* DESCRIPTION OF THE TASK *
Would you return the data below exactly as it stands, with every picture left out?

* DATA SHOWN *
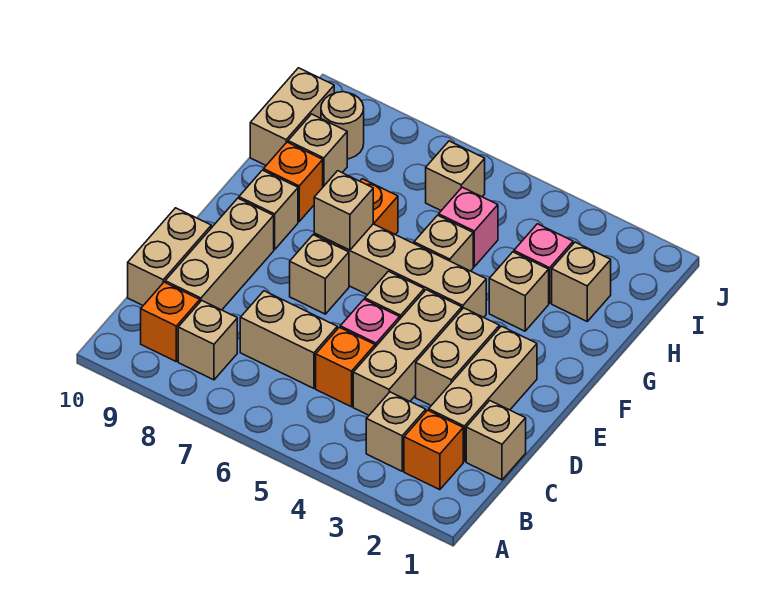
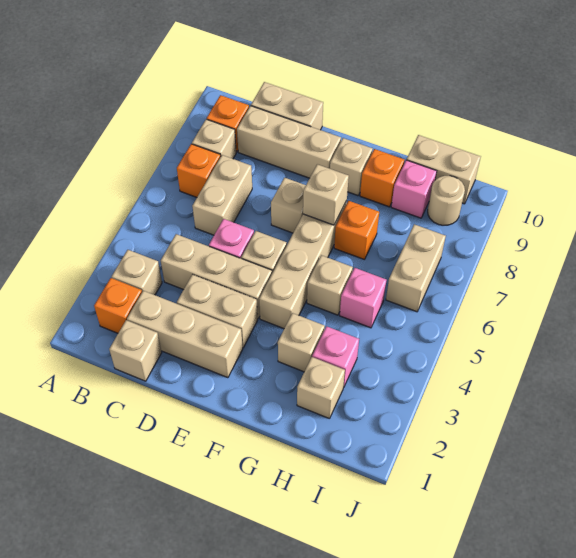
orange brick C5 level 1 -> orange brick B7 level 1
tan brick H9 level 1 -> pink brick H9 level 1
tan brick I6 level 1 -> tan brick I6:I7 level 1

* SOLUTION TO THIS PROBLEM *
orange brick C5 level 1 -> orange brick B7 level 1
tan brick H9 level 1 -> pink brick H9 level 1
tan brick I6 level 1 -> tan brick I6:I7 level 1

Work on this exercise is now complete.